BEGIN
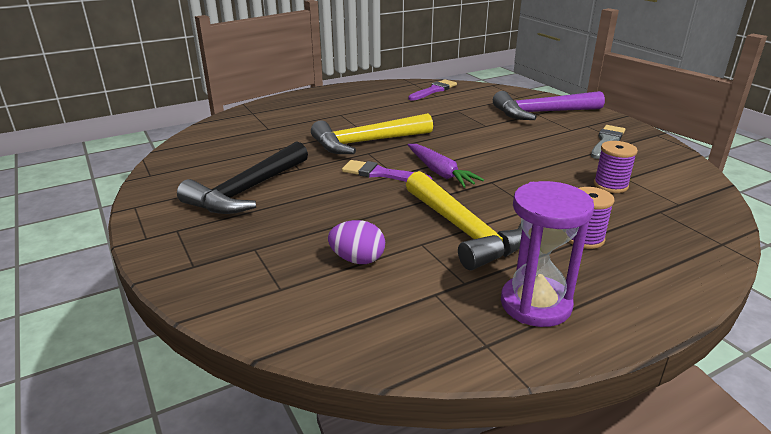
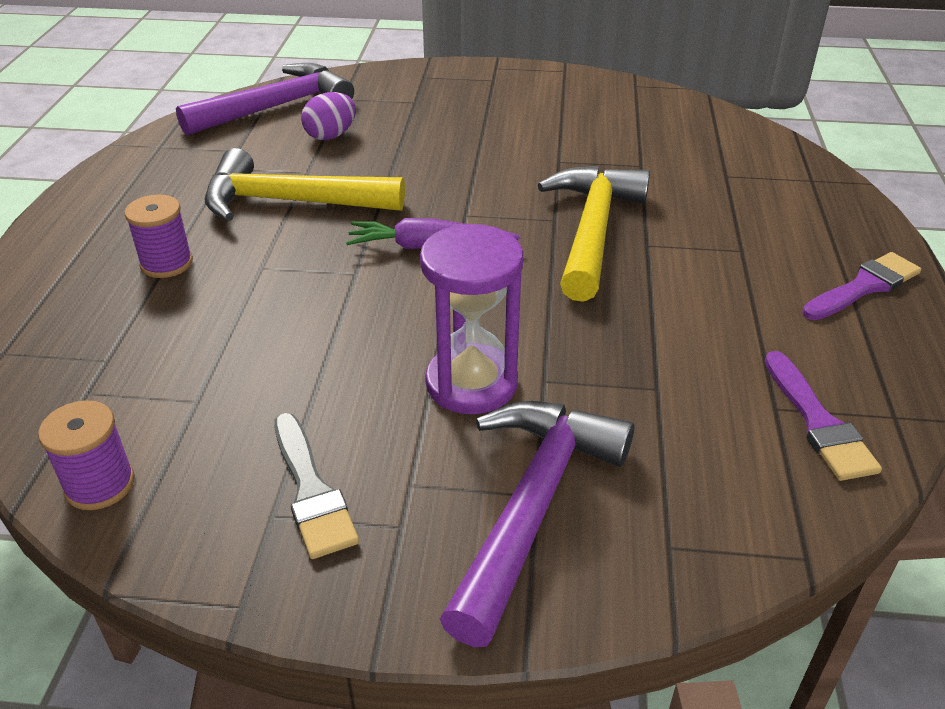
camera: 125 degrees right, 10 degrees up
(247, 191) = (534, 121): black hammer -> none
(335, 318) = (276, 107): none -> purple hammer
(381, 174) = (478, 205): purple brush -> purple brush (864, 287)
(535, 304) = (152, 184): purple hourglass -> purple hourglass (471, 383)
(610, 185) = (205, 367): purple spool -> purple spool (100, 484)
END
__Problem to work on__
Transcribe every record above in full. Pictures stay out of the copy.

__Answer below__
camera: 125 degrees right, 10 degrees up
(247, 191) = (534, 121): black hammer -> none
(335, 318) = (276, 107): none -> purple hammer
(381, 174) = (478, 205): purple brush -> purple brush (864, 287)
(535, 304) = (152, 184): purple hourglass -> purple hourglass (471, 383)
(610, 185) = (205, 367): purple spool -> purple spool (100, 484)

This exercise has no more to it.